**Scene images with change listings**
┌──

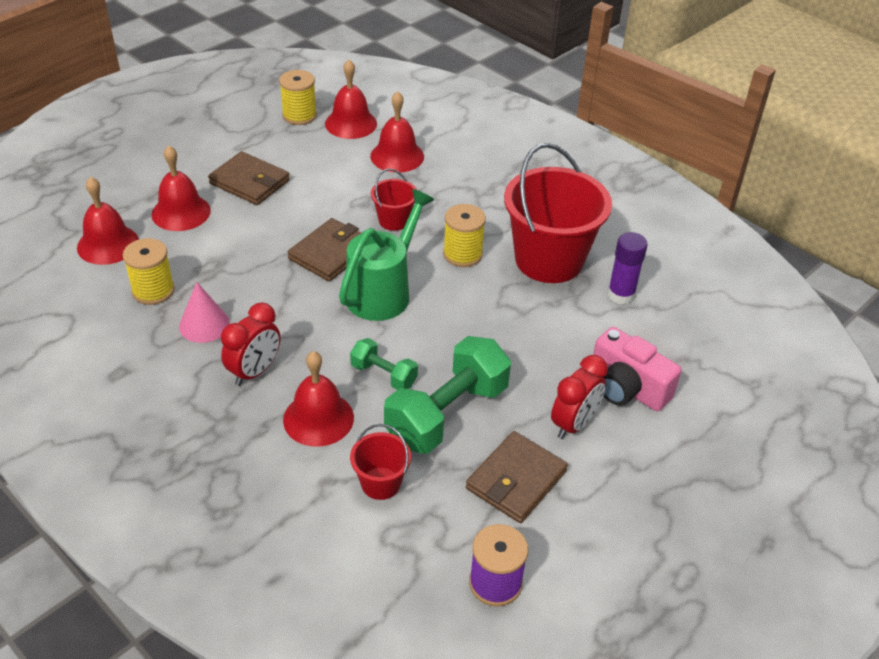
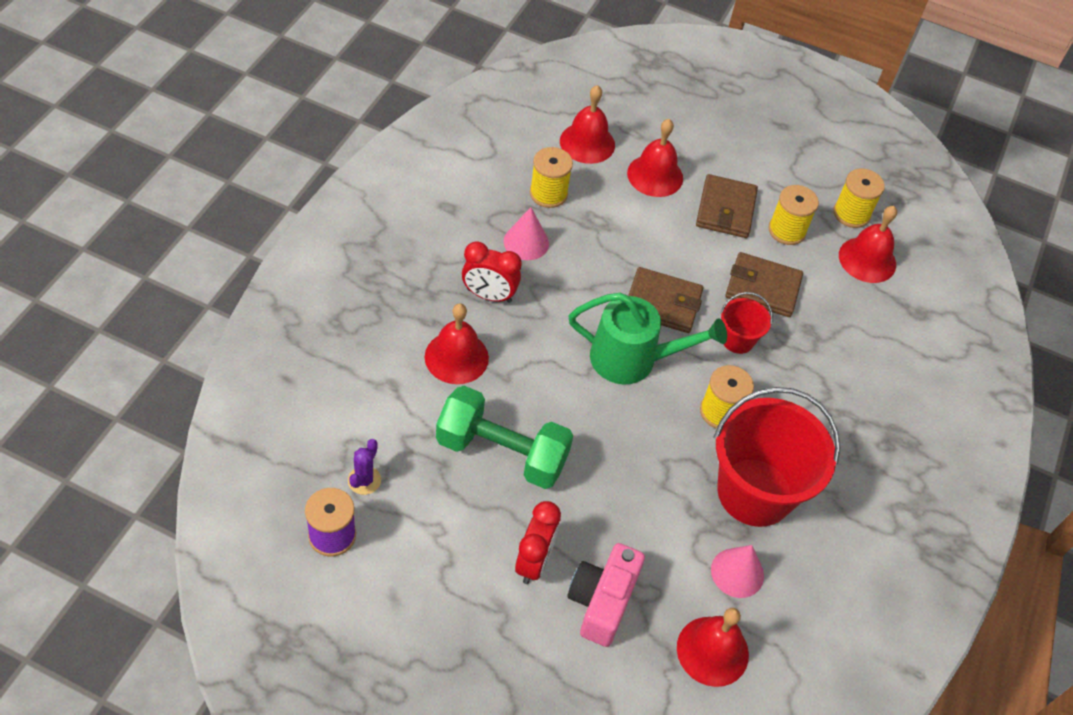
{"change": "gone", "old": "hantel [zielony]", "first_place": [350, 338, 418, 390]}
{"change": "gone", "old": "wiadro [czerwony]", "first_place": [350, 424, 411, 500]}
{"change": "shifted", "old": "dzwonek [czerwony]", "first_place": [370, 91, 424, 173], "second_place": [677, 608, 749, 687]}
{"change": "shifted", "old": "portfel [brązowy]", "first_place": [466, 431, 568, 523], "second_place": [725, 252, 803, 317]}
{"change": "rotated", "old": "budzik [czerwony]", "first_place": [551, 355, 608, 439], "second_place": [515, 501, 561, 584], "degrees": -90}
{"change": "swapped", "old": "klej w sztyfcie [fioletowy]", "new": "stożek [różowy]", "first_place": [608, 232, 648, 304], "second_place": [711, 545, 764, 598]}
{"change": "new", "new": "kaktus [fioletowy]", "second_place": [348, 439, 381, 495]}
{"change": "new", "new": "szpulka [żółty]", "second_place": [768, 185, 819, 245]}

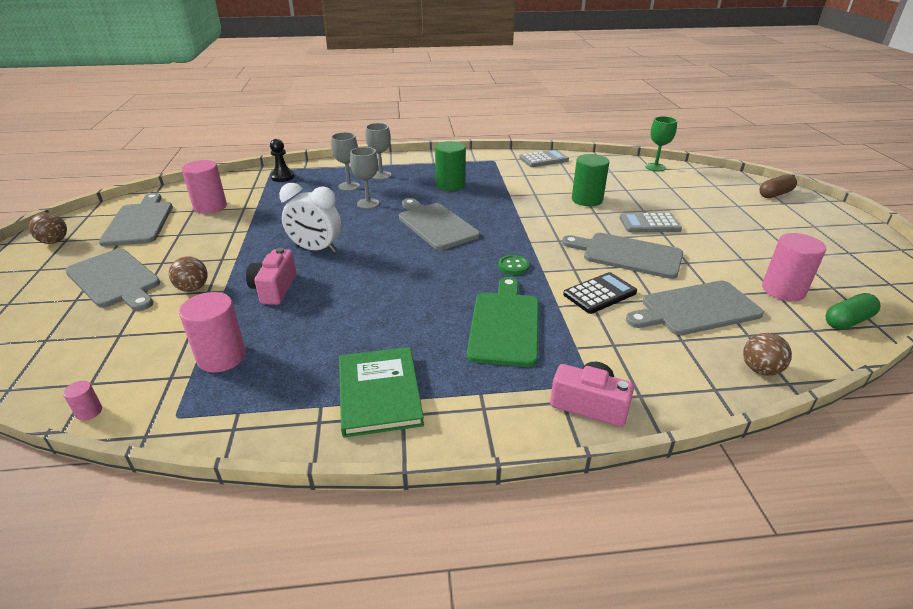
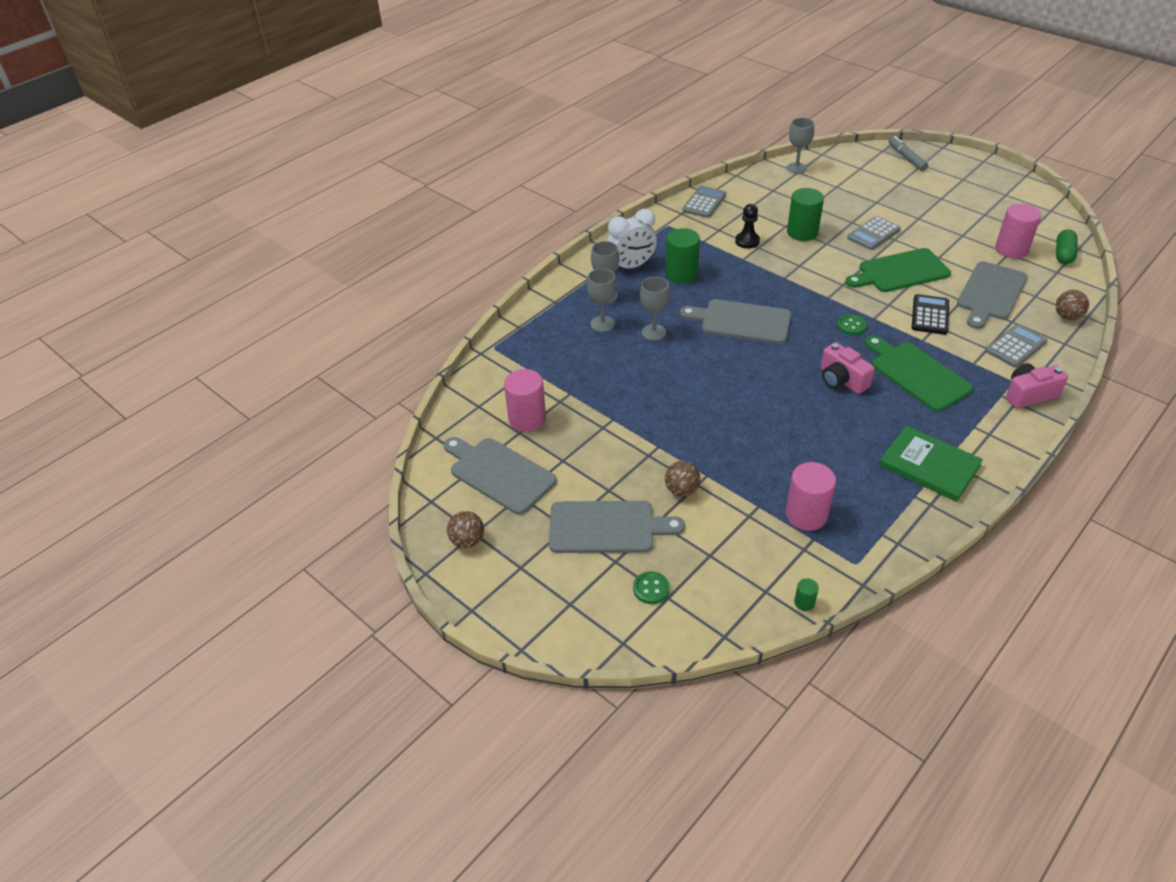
{"change": "repainted", "old": "walec [różowy]", "new": "walec [zielony]", "first_place": [63, 381, 102, 421], "second_place": [794, 578, 819, 611]}
{"change": "shifted", "old": "aparat fotograficzny [różowy]", "first_place": [246, 248, 296, 305], "second_place": [821, 342, 875, 394]}
{"change": "shifted", "old": "pionek [czarny]", "first_place": [270, 139, 294, 182], "second_place": [735, 204, 760, 249]}
{"change": "shifted", "old": "budzik [biały]", "first_place": [279, 183, 341, 253], "second_place": [607, 209, 657, 272]}
{"change": "repainted", "old": "deska do krojenia [szary]", "new": "deska do krojenia [zielony]", "first_place": [562, 233, 683, 279], "second_place": [845, 248, 951, 292]}
{"change": "repainted", "old": "kielich [zielony]", "new": "kielich [szary]", "first_place": [645, 116, 677, 171], "second_place": [787, 118, 814, 174]}
{"change": "swapped", "old": "kapsułka [brązowy]", "new": "flamaster [szary]", "first_place": [759, 174, 797, 198], "second_place": [888, 136, 928, 171]}
{"change": "new", "new": "guzik [zielony]", "second_place": [633, 571, 670, 604]}
{"change": "new", "new": "kalkulator [szary]", "second_place": [985, 324, 1047, 368]}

└──

**Try it**
Every line of the data should be transcribed exactly. Omit the images.

**Answer to this task**
{"change": "gone", "old": "hantel [zielony]", "first_place": [350, 338, 418, 390]}
{"change": "gone", "old": "wiadro [czerwony]", "first_place": [350, 424, 411, 500]}
{"change": "shifted", "old": "dzwonek [czerwony]", "first_place": [370, 91, 424, 173], "second_place": [677, 608, 749, 687]}
{"change": "shifted", "old": "portfel [brązowy]", "first_place": [466, 431, 568, 523], "second_place": [725, 252, 803, 317]}
{"change": "rotated", "old": "budzik [czerwony]", "first_place": [551, 355, 608, 439], "second_place": [515, 501, 561, 584], "degrees": -90}
{"change": "swapped", "old": "klej w sztyfcie [fioletowy]", "new": "stożek [różowy]", "first_place": [608, 232, 648, 304], "second_place": [711, 545, 764, 598]}
{"change": "new", "new": "kaktus [fioletowy]", "second_place": [348, 439, 381, 495]}
{"change": "new", "new": "szpulka [żółty]", "second_place": [768, 185, 819, 245]}

{"change": "repainted", "old": "walec [różowy]", "new": "walec [zielony]", "first_place": [63, 381, 102, 421], "second_place": [794, 578, 819, 611]}
{"change": "shifted", "old": "aparat fotograficzny [różowy]", "first_place": [246, 248, 296, 305], "second_place": [821, 342, 875, 394]}
{"change": "shifted", "old": "pionek [czarny]", "first_place": [270, 139, 294, 182], "second_place": [735, 204, 760, 249]}
{"change": "shifted", "old": "budzik [biały]", "first_place": [279, 183, 341, 253], "second_place": [607, 209, 657, 272]}
{"change": "repainted", "old": "deska do krojenia [szary]", "new": "deska do krojenia [zielony]", "first_place": [562, 233, 683, 279], "second_place": [845, 248, 951, 292]}
{"change": "repainted", "old": "kielich [zielony]", "new": "kielich [szary]", "first_place": [645, 116, 677, 171], "second_place": [787, 118, 814, 174]}
{"change": "swapped", "old": "kapsułka [brązowy]", "new": "flamaster [szary]", "first_place": [759, 174, 797, 198], "second_place": [888, 136, 928, 171]}
{"change": "new", "new": "guzik [zielony]", "second_place": [633, 571, 670, 604]}
{"change": "new", "new": "kalkulator [szary]", "second_place": [985, 324, 1047, 368]}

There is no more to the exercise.